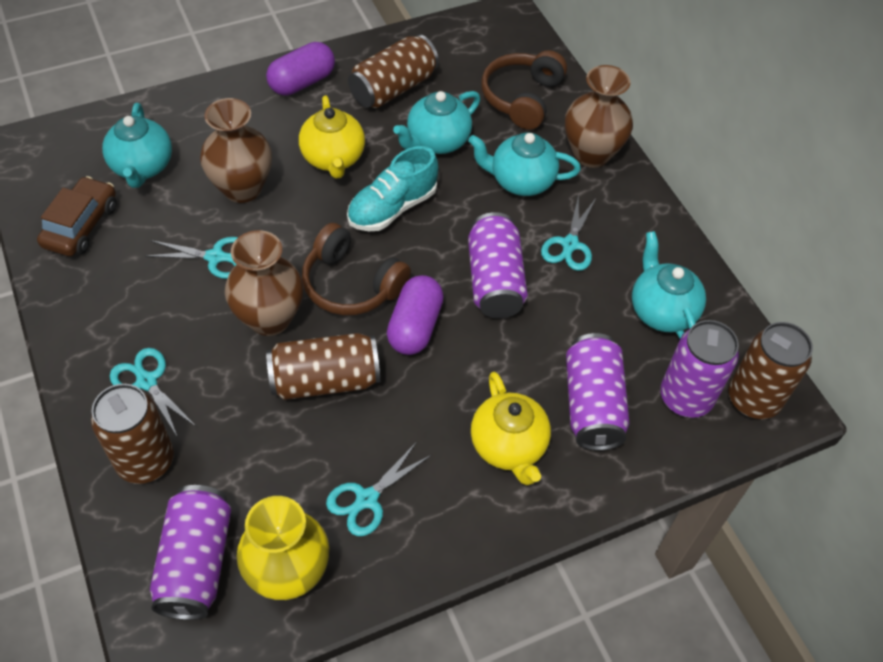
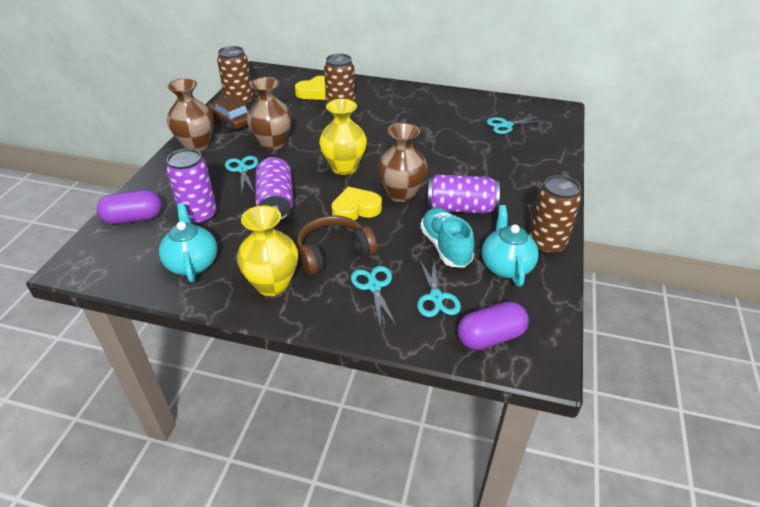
brown can: 4 -> 3
brown headphones: 2 -> 1
purple can: 4 -> 3
turquoise teapot: 4 -> 2
yellow heart: 0 -> 2
yellow teapot: 2 -> 0
yellow vase: 1 -> 2

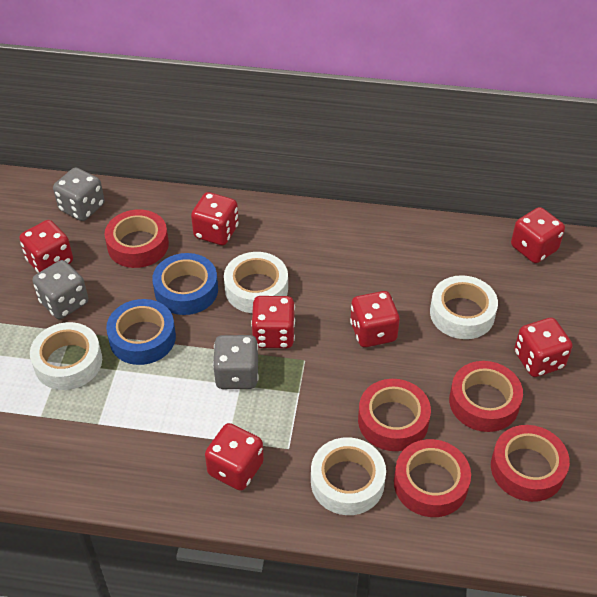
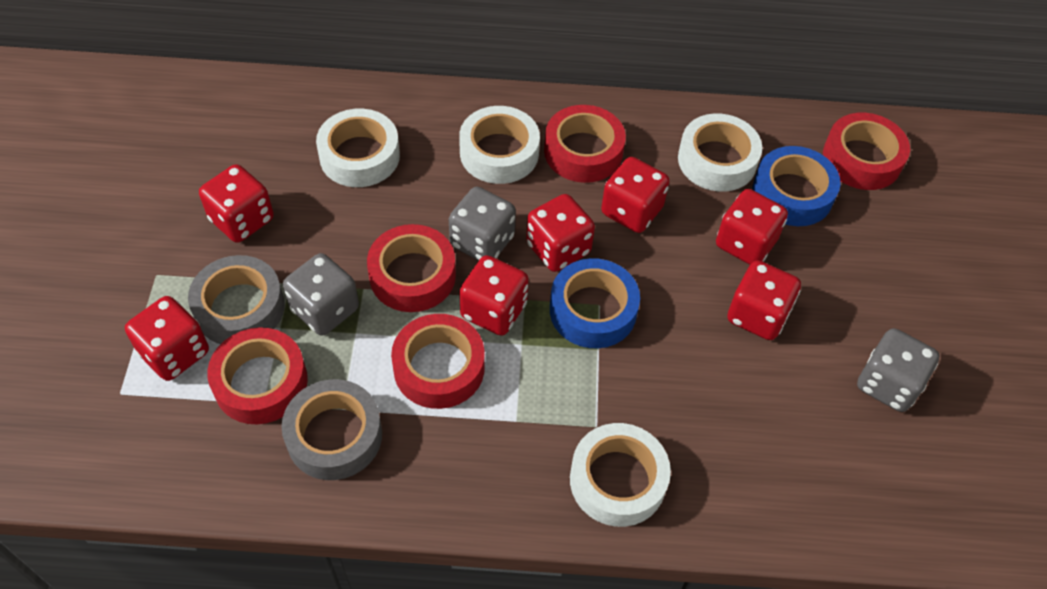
grey tape: 0 -> 2

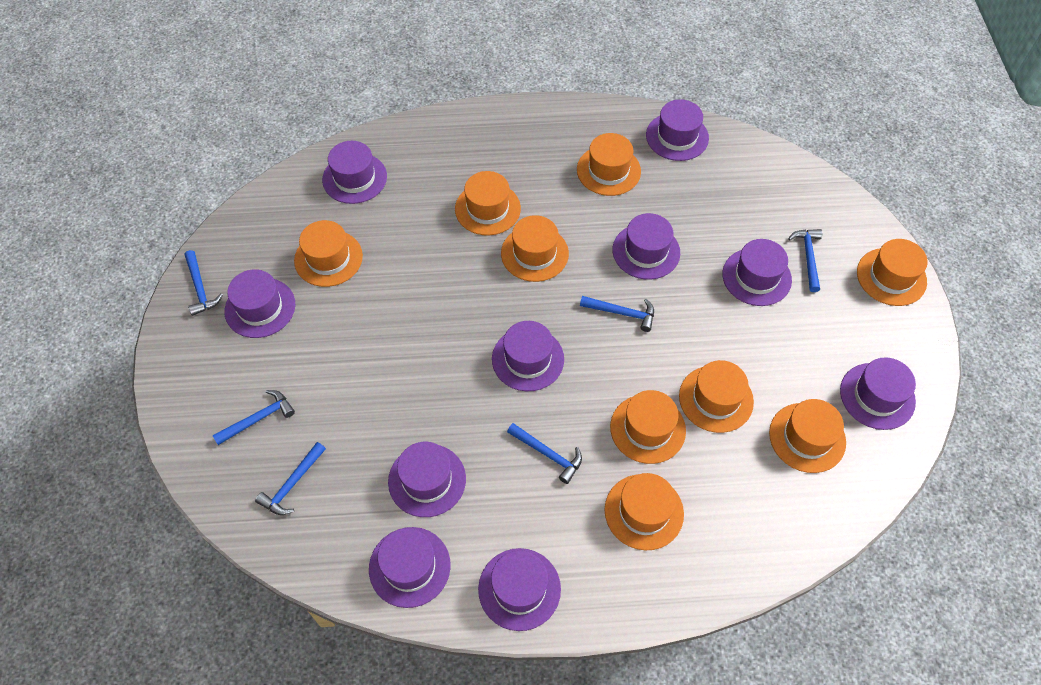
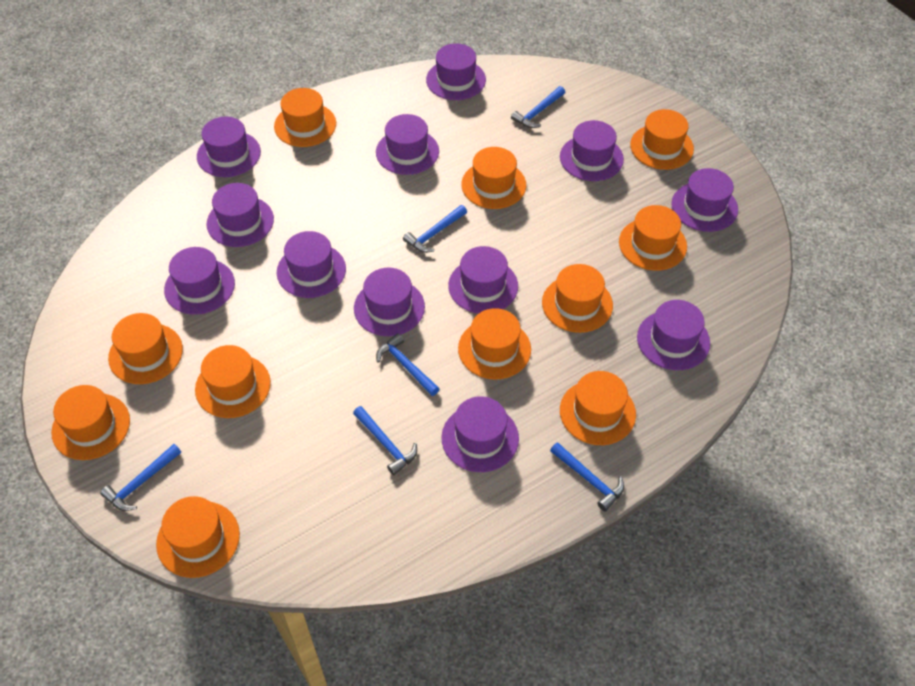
orange hat: 9 -> 11
purple hat: 10 -> 12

• What you are asked to do: Could you give back the full listing word for word, leaving out the images?

• Result below:
brown can: 4 -> 3
brown headphones: 2 -> 1
purple can: 4 -> 3
turquoise teapot: 4 -> 2
yellow heart: 0 -> 2
yellow teapot: 2 -> 0
yellow vase: 1 -> 2

grey tape: 0 -> 2

orange hat: 9 -> 11
purple hat: 10 -> 12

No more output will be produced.